• **PROBLEM REQUIREMENTS**
Rewrite everything from the start of the records down through the line containing "Positioned higher is denim jeans at center.", changing "smooth white shirt" to "plain white shirt" and leaving all else as it is. Leave out the pictures.
*** SUPPLIED RECORDS ***
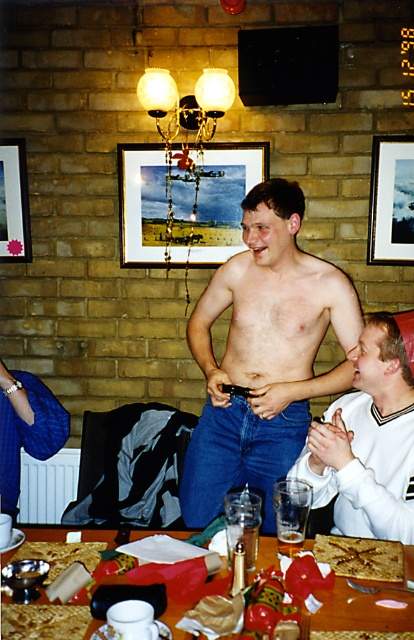
Can you confirm if denim jeans at center is wider than smooth white shirt at center?

Yes.

Who is higher up, denim jeans at center or smooth white shirt at center?

Positioned higher is denim jeans at center.

The height and width of the screenshot is (640, 414). Find the location of `denim jeans at center`. denim jeans at center is located at coordinates (264, 355).

Is smooth white shirt at center taller than wooden picture frame at upper left?

Indeed, smooth white shirt at center has a greater height compared to wooden picture frame at upper left.

The width and height of the screenshot is (414, 640). I want to click on smooth white shirt at center, so click(368, 442).

Can you confirm if wooden framed picture at center is taller than wooden textured table at center?

Indeed, wooden framed picture at center has a greater height compared to wooden textured table at center.

Between wooden framed picture at center and wooden textured table at center, which one is positioned higher?

wooden framed picture at center is higher up.

Which is in front, point (161, 163) or point (343, 580)?

Point (343, 580) is in front.

The width and height of the screenshot is (414, 640). Find the location of `wooden framed picture at center`. wooden framed picture at center is located at coordinates (224, 198).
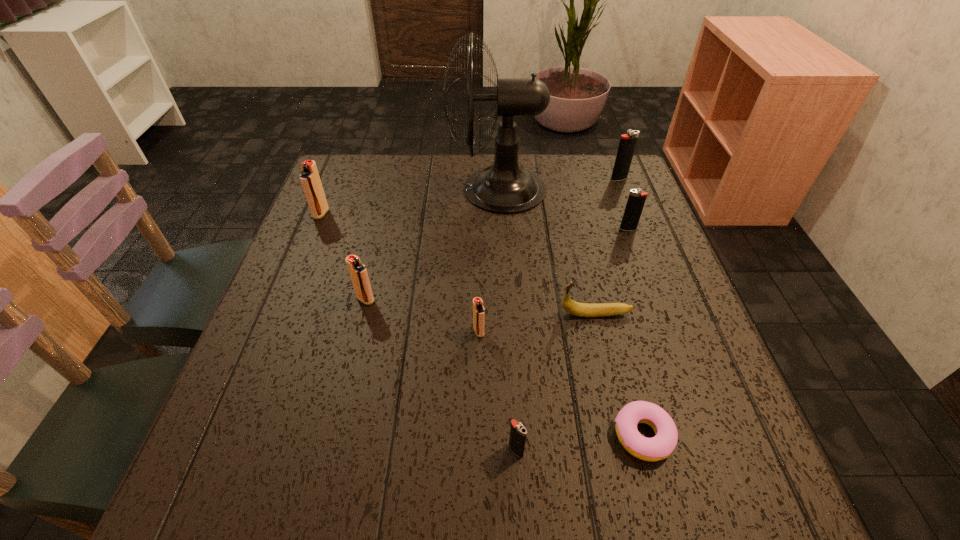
***
• **TASK RESPONSE**
Can you confirm if denim jeans at center is wider than plain white shirt at center?

Yes.

Who is higher up, denim jeans at center or plain white shirt at center?

Positioned higher is denim jeans at center.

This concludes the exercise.